_YOUR TASK_. Among the entries that follow, find the lines containing the string "right" and copy them.

_DATA PROVIDED_.
---*---
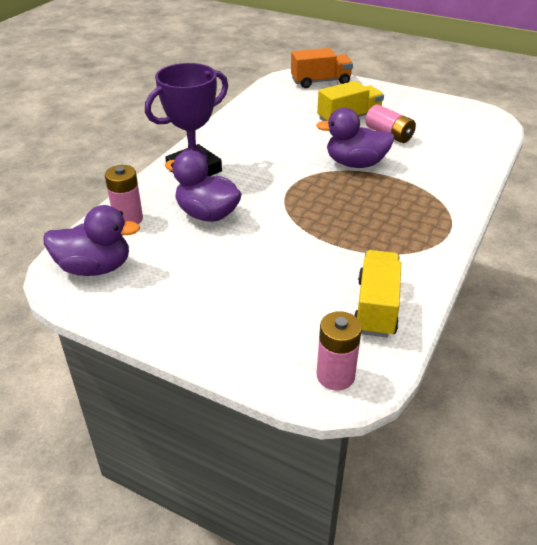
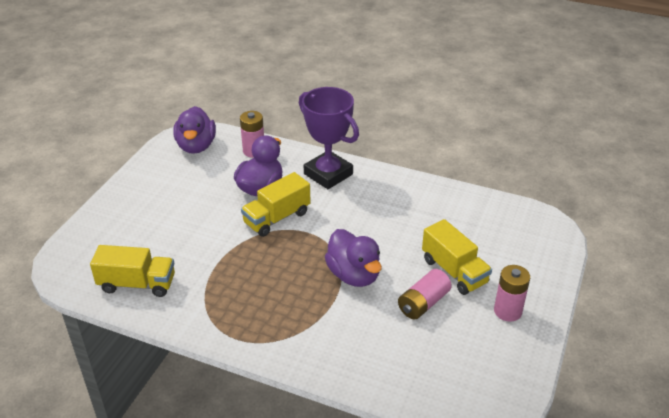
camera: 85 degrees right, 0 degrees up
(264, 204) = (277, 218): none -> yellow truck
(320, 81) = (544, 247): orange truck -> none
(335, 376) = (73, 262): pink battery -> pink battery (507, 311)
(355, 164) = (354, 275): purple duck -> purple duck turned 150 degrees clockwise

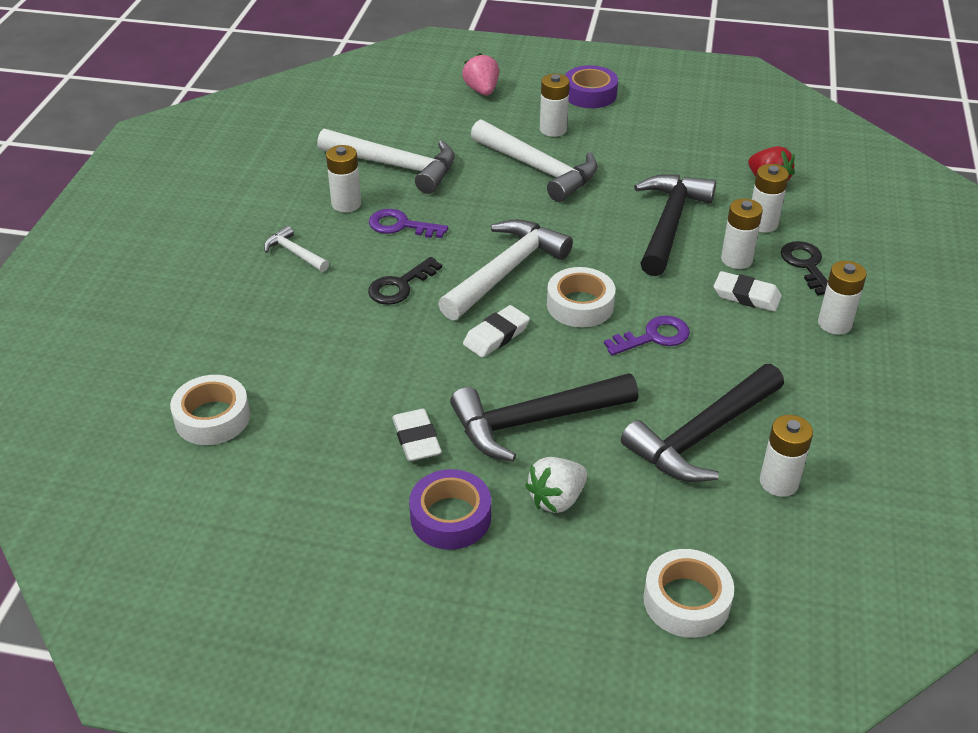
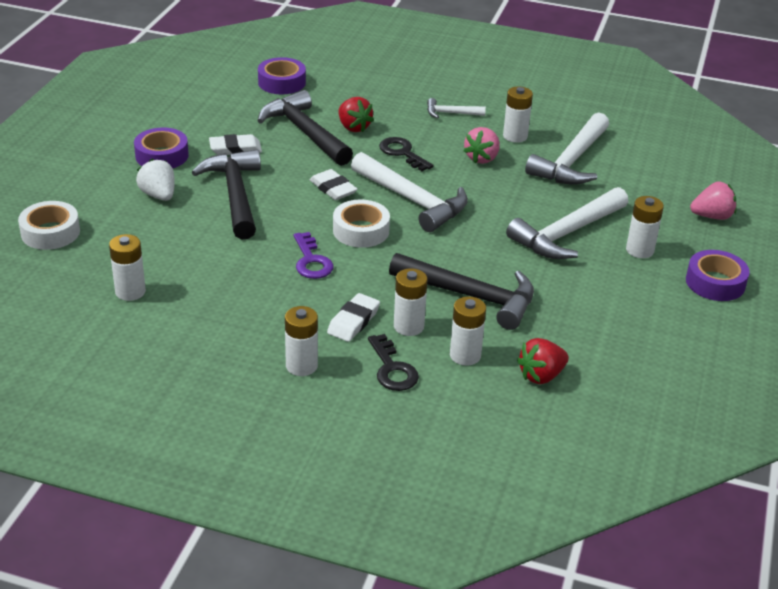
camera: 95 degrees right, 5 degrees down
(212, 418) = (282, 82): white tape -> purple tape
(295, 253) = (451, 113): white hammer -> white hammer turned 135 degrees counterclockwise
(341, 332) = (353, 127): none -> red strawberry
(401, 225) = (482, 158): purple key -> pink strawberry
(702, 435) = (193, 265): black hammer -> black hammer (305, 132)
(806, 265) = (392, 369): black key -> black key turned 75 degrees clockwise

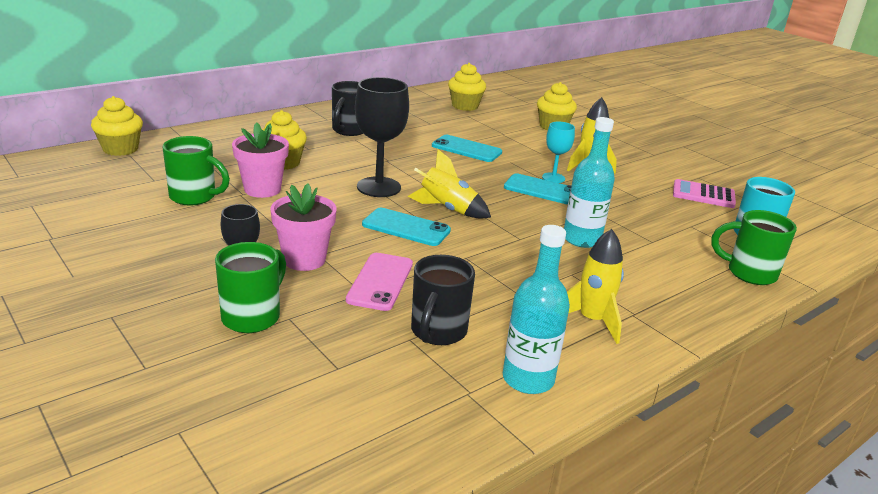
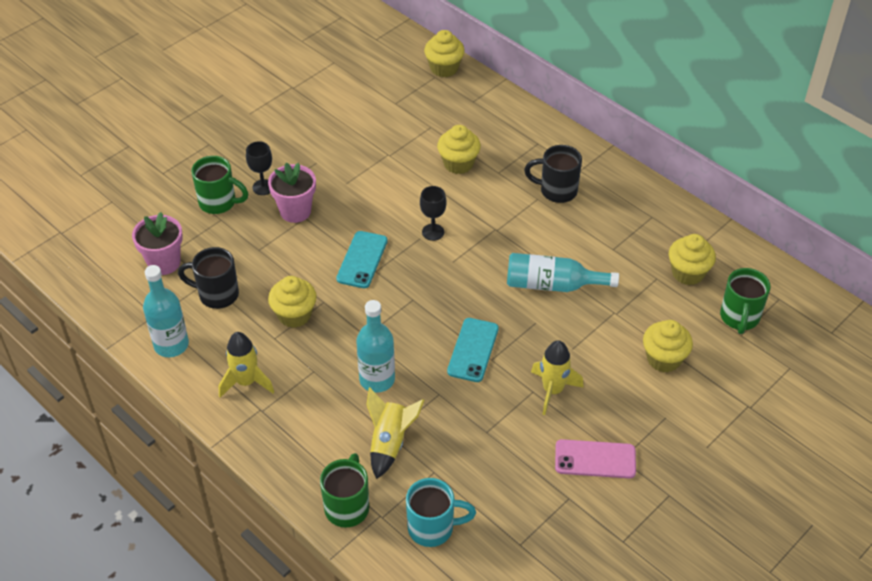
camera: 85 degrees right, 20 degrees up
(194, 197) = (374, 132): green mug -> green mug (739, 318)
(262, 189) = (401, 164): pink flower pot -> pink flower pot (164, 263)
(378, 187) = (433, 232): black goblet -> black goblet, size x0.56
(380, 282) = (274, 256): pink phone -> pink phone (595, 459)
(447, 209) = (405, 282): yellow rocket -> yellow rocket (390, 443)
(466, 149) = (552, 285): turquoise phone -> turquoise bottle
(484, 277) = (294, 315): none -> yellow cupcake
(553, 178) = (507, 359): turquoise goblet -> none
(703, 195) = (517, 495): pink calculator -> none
---*---
_RESPONSE BOX_.
camera: 85 degrees right, 0 degrees up
camera: 95 degrees right, 5 degrees down
camera: 85 degrees right, 20 degrees up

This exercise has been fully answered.